Starting with the line that contains "none -> pez [amarillo] 499 272" and stopping after the line that contains "cactus [verde] 943", copy the entries below exactly. Include nothing else.

Dataset content:
┌──

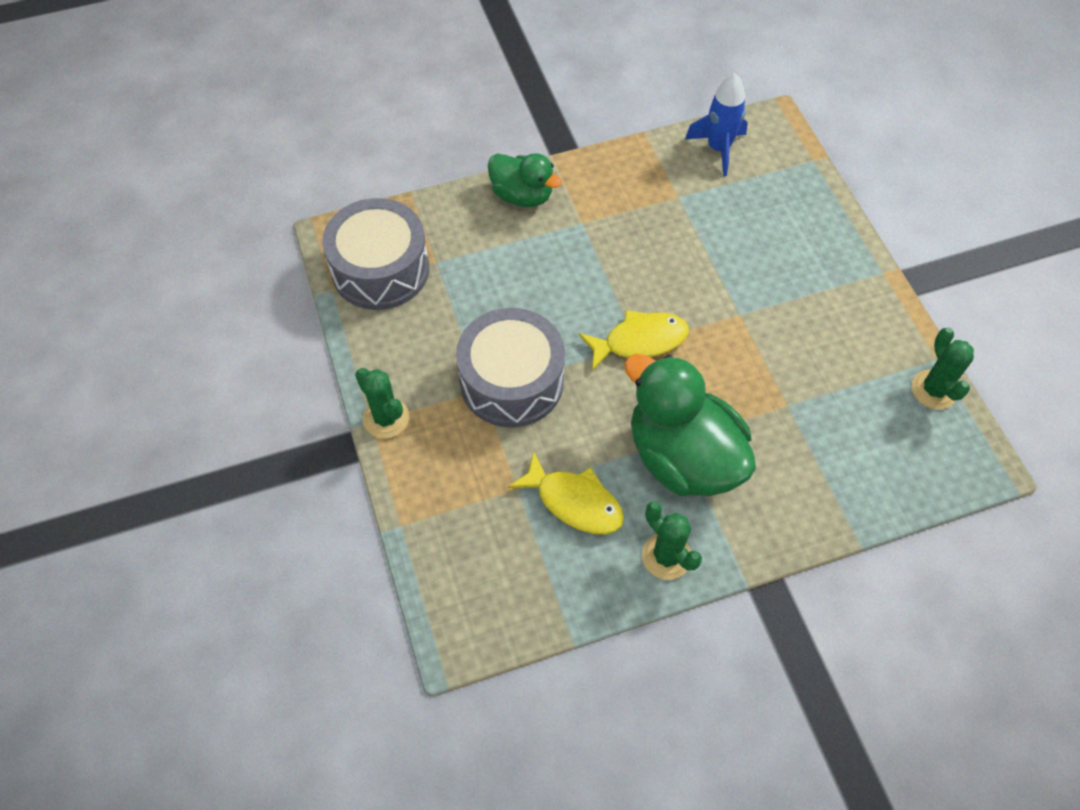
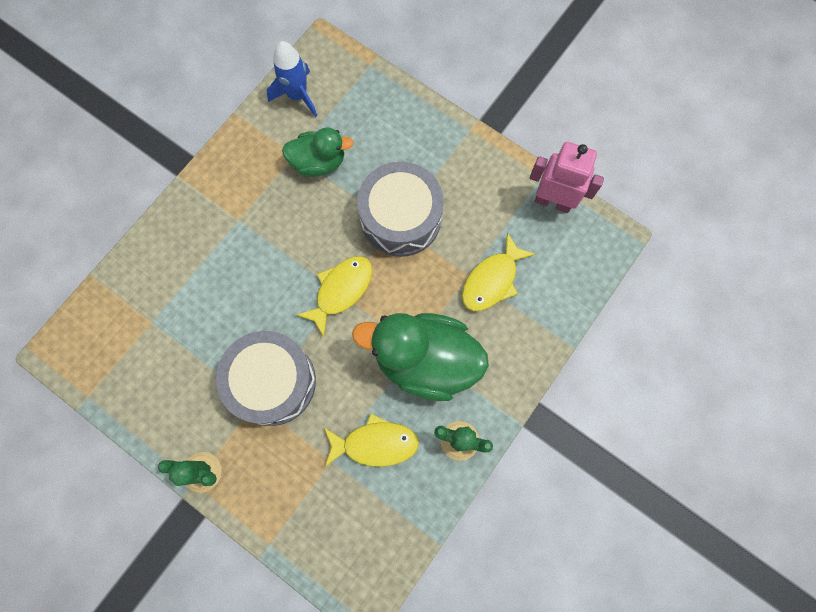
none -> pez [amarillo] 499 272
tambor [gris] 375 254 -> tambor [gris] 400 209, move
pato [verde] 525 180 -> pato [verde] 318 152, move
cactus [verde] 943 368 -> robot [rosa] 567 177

└──
┌──

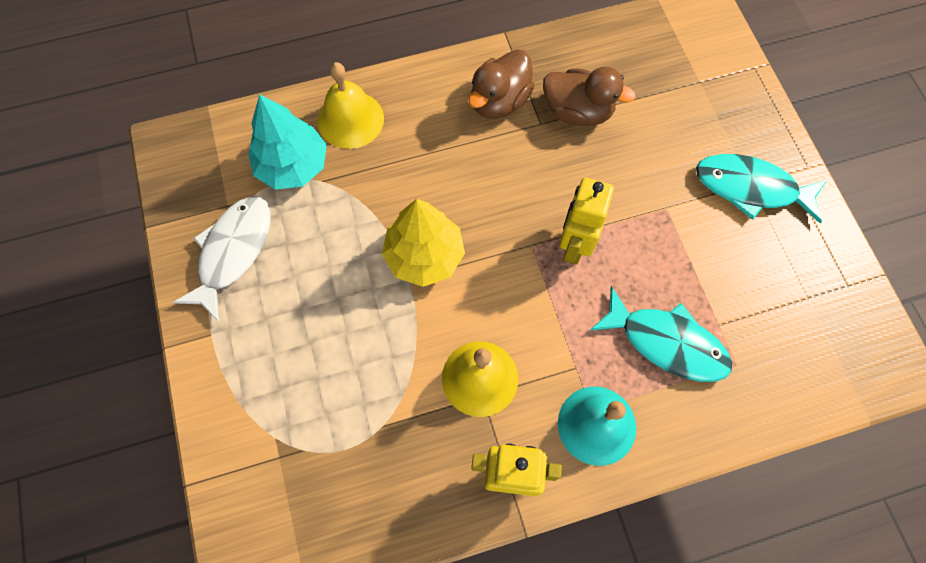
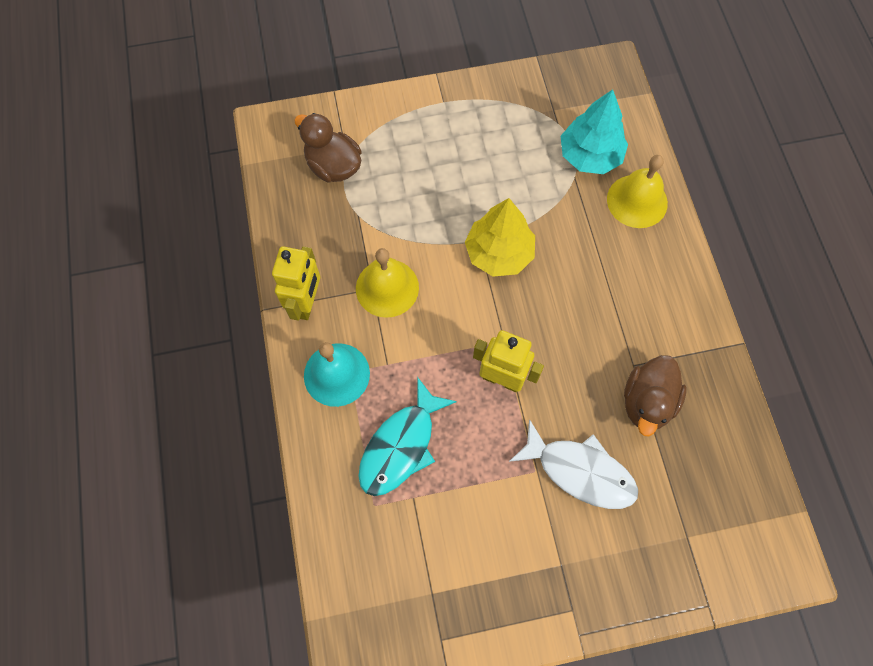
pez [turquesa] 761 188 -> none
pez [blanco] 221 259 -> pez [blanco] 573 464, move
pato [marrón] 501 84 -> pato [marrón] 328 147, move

└──

Response to the exercise:
none -> pez [amarillo] 499 272
tambor [gris] 375 254 -> tambor [gris] 400 209, move
pato [verde] 525 180 -> pato [verde] 318 152, move
cactus [verde] 943 368 -> robot [rosa] 567 177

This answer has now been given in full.